» Exercise prompt
Tally the lines of the data that include the word "strawberry" and state the total, nothing else.
---- Material supplied
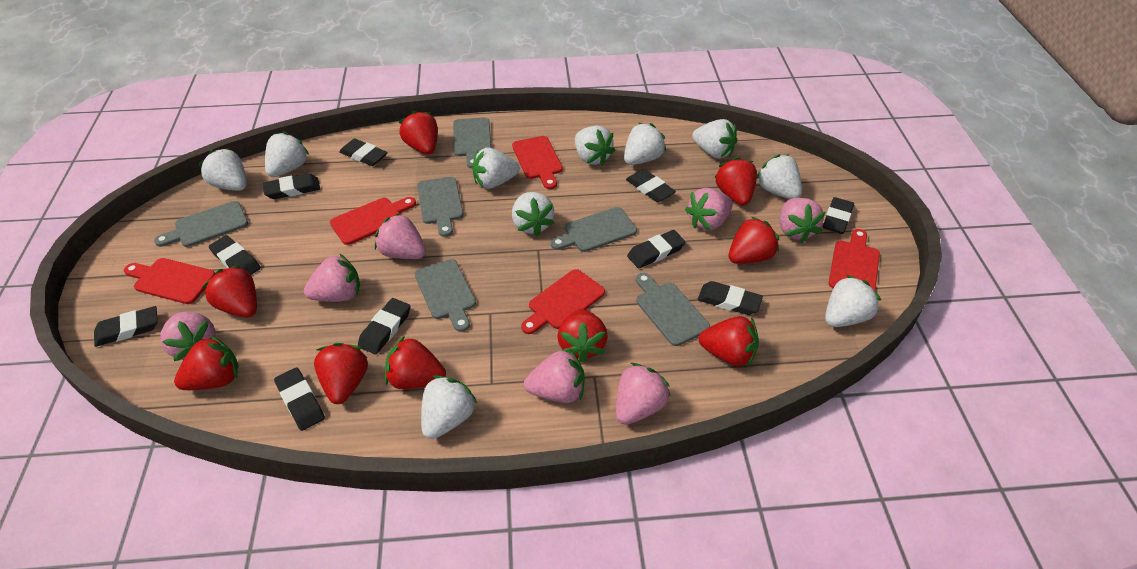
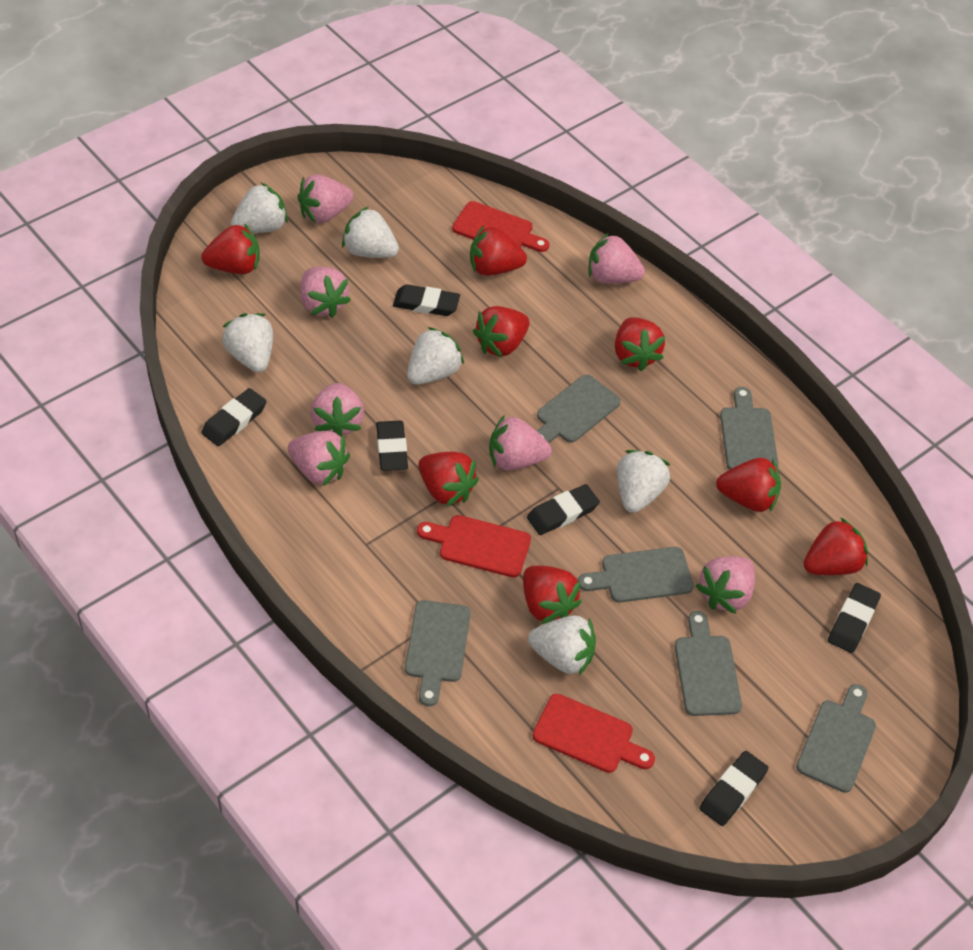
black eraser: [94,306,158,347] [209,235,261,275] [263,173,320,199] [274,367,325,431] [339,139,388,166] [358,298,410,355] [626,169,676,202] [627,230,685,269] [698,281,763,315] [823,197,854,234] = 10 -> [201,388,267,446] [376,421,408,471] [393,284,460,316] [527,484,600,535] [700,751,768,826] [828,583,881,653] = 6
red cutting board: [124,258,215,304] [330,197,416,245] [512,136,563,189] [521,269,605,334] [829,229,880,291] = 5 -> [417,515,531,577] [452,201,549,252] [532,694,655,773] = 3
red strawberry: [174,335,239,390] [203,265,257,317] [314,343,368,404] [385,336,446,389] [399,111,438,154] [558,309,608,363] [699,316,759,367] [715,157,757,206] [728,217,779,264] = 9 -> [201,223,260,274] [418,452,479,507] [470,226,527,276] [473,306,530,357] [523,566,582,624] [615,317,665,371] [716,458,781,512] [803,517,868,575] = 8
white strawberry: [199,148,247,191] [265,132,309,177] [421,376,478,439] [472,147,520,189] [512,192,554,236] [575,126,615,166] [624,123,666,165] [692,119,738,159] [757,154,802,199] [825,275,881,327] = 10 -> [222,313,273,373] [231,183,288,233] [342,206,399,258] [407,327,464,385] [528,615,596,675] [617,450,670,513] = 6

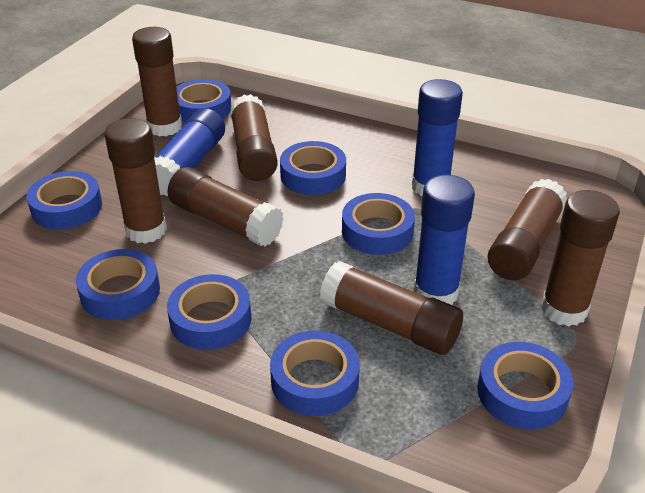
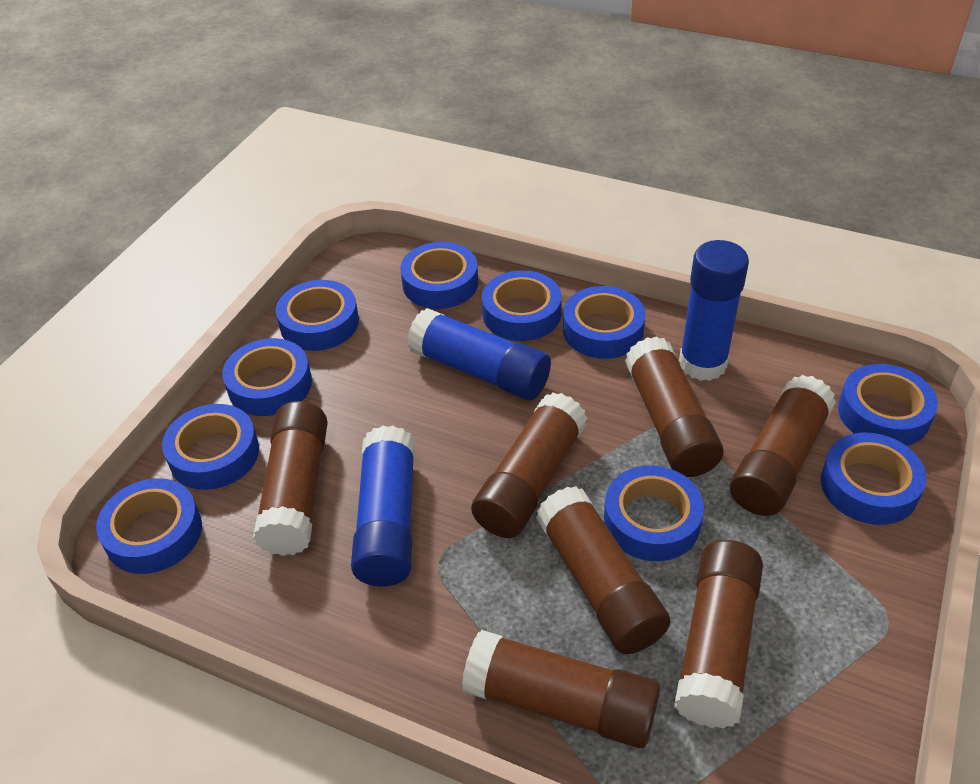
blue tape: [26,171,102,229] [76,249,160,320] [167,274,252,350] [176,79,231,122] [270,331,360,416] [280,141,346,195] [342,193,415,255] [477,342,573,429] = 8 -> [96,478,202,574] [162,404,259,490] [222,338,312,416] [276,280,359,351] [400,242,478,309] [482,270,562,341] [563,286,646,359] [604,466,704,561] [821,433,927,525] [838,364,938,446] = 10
--------
» Response to this exercise
2